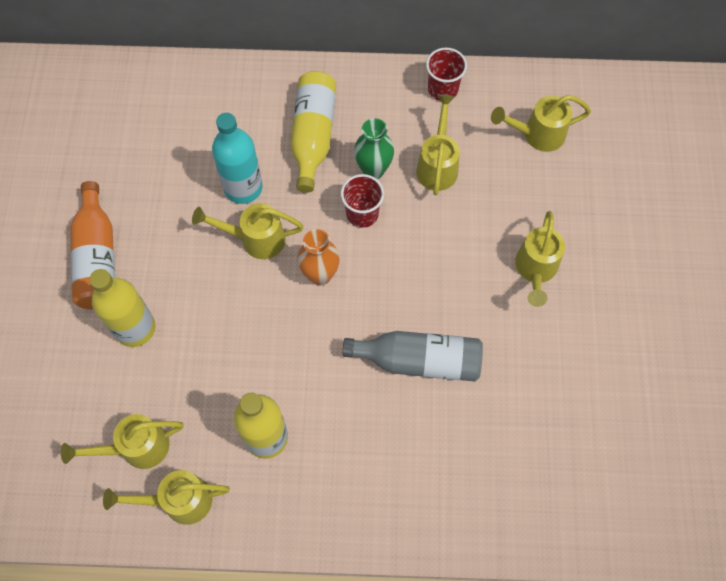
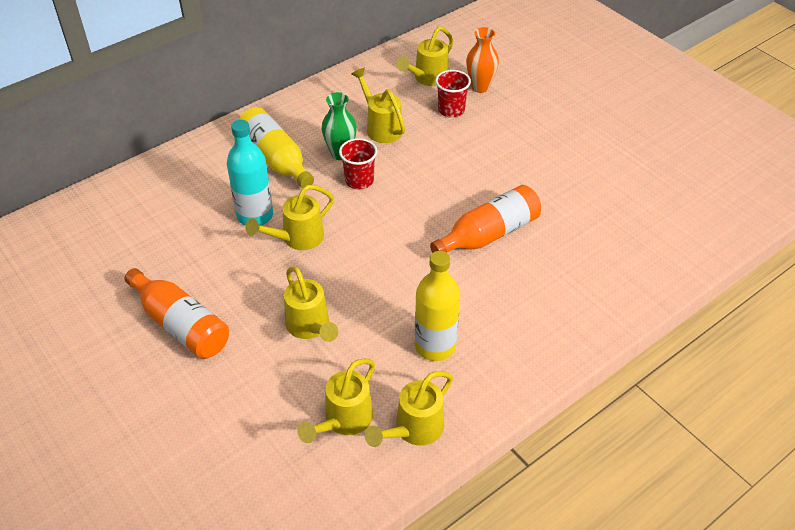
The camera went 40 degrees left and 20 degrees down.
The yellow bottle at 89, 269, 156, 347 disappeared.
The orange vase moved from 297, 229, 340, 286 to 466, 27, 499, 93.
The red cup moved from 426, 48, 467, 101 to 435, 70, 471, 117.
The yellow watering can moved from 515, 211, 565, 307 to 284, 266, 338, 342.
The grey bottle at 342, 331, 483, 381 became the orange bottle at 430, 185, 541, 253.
+++
• Task
For the lines from the one containing "The orange vase" through the end of the listing above, output each exactly and leave out the rest.

• Answer below
The orange vase moved from 297, 229, 340, 286 to 466, 27, 499, 93.
The red cup moved from 426, 48, 467, 101 to 435, 70, 471, 117.
The yellow watering can moved from 515, 211, 565, 307 to 284, 266, 338, 342.
The grey bottle at 342, 331, 483, 381 became the orange bottle at 430, 185, 541, 253.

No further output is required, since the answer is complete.